▸ PROBLEM STATEMENT: Rewrite the listing from its first line through the line containing "Date stolen [261, 22]", replacing "Pablo Picasso" with "Picasso" and changing nothing else. Leave the pictures out of your answer.

════════

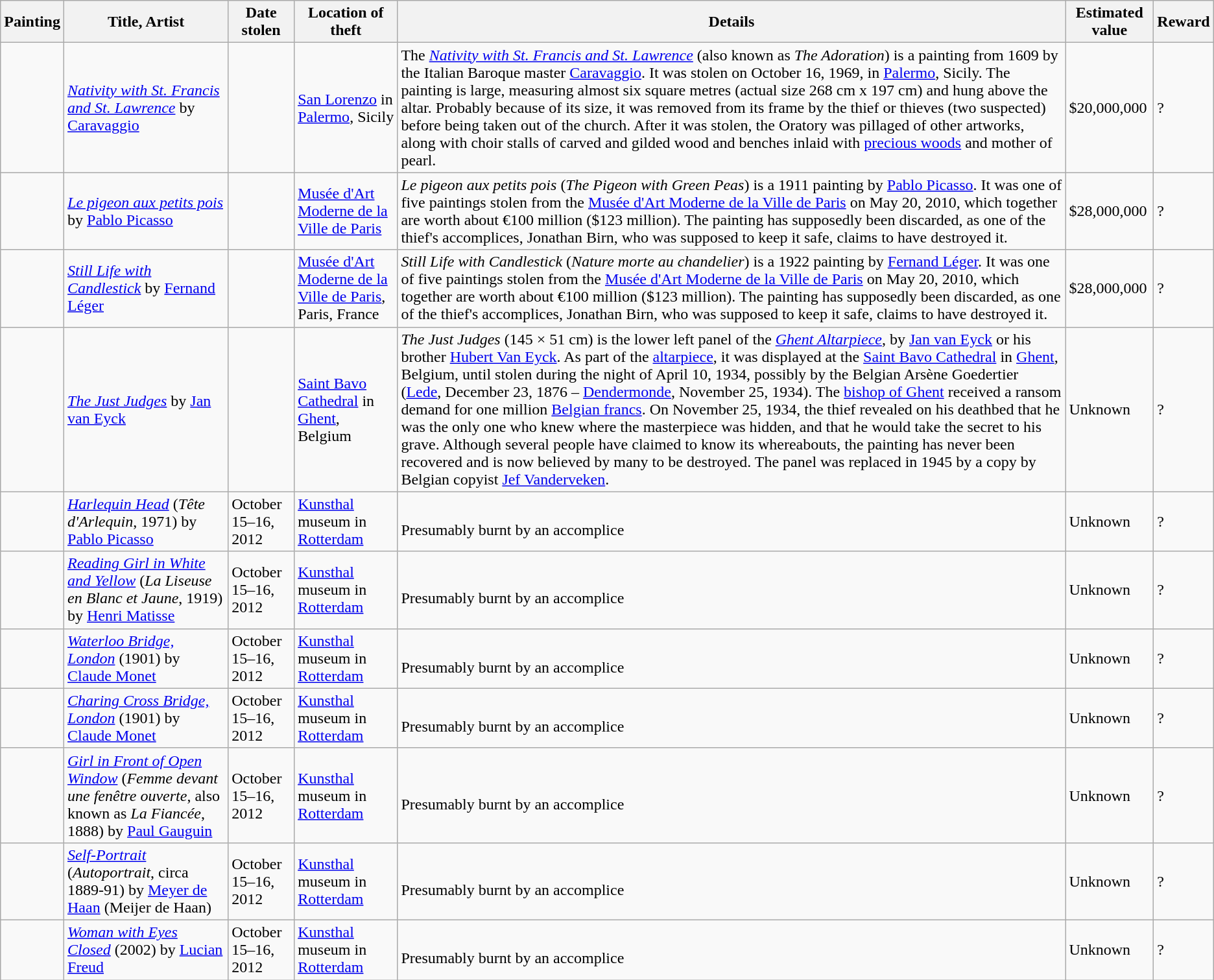
Waterloo Bridge, London (1901) by Claude Monet [147, 658]
Nativity with St. Francis and St. Lawrence by Caravaggio [147, 108]
Harlequin Head (Tête d'Arlequin, 1971) by Pablo Picasso [147, 521]
The Just Judges by Jan van Eyck [147, 409]
Still Life with Candlestick by Fernand Léger [147, 288]
Location of theft [346, 22]
Saint Bavo Cathedral in Ghent, Belgium [346, 409]
Painting [32, 22]
Estimated value [1110, 22]
Le pigeon aux petits pois by Pablo Picasso [147, 211]
Details [732, 22]
Charing Cross Bridge, London (1901) by Claude Monet [147, 718]
Reading Girl in White and Yellow (La Liseuse en Blanc et Jaune, 1919) by Henri Matisse [147, 590]
Musée d'Art Moderne de la Ville de Paris, Paris, France [346, 288]
Self-Portrait (Autoportrait, circa 1889-91) by Meyer de Haan (Meijer de Haan) [147, 881]
San Lorenzo in Palermo, Sicily [346, 108]
Woman with Eyes Closed (2002) by Lucian Freud [147, 949]
$20,000,000 [1110, 108]
Date stolen [261, 22]
Title, Artist [147, 22]
Musée d'Art Moderne de la Ville de Paris [346, 211]
Reward [1184, 22]
Girl in Front of Open Window (Femme devant une fenêtre ouverte, also known as La Fiancée, 1888) by Paul Gauguin [147, 795]
Detect which cell encompasses the target text, then output its [x, y] center coordinate. 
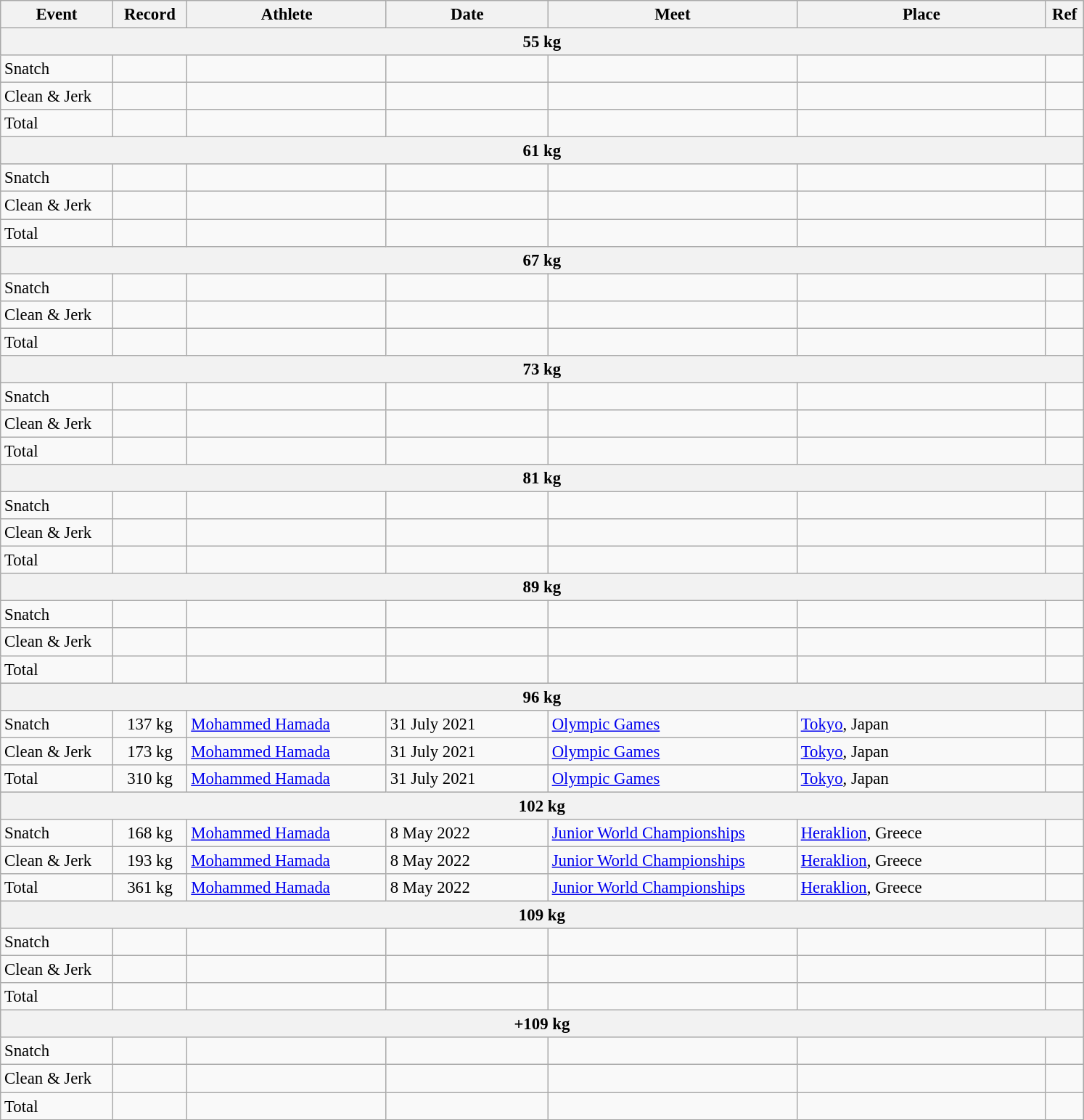
61 kg [542, 151]
81 kg [542, 478]
102 kg [542, 805]
Athlete [287, 15]
310 kg [149, 779]
361 kg [149, 887]
168 kg [149, 833]
Ref [1064, 15]
109 kg [542, 915]
67 kg [542, 260]
137 kg [149, 723]
55 kg [542, 42]
173 kg [149, 751]
73 kg [542, 369]
Place [921, 15]
+109 kg [542, 1024]
Date [467, 15]
Event [57, 15]
Record [149, 15]
96 kg [542, 697]
Meet [672, 15]
89 kg [542, 587]
193 kg [149, 860]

════════

▸ EXERCISE ANSWER:
Waterloo Bridge, London (1901) by Claude Monet [147, 658]
Nativity with St. Francis and St. Lawrence by Caravaggio [147, 108]
Harlequin Head (Tête d'Arlequin, 1971) by Picasso [147, 521]
The Just Judges by Jan van Eyck [147, 409]
Still Life with Candlestick by Fernand Léger [147, 288]
Location of theft [346, 22]
Saint Bavo Cathedral in Ghent, Belgium [346, 409]
Painting [32, 22]
Estimated value [1110, 22]
Le pigeon aux petits pois by Picasso [147, 211]
Details [732, 22]
Charing Cross Bridge, London (1901) by Claude Monet [147, 718]
Reading Girl in White and Yellow (La Liseuse en Blanc et Jaune, 1919) by Henri Matisse [147, 590]
Musée d'Art Moderne de la Ville de Paris, Paris, France [346, 288]
Self-Portrait (Autoportrait, circa 1889-91) by Meyer de Haan (Meijer de Haan) [147, 881]
San Lorenzo in Palermo, Sicily [346, 108]
Woman with Eyes Closed (2002) by Lucian Freud [147, 949]
$20,000,000 [1110, 108]
Date stolen [261, 22]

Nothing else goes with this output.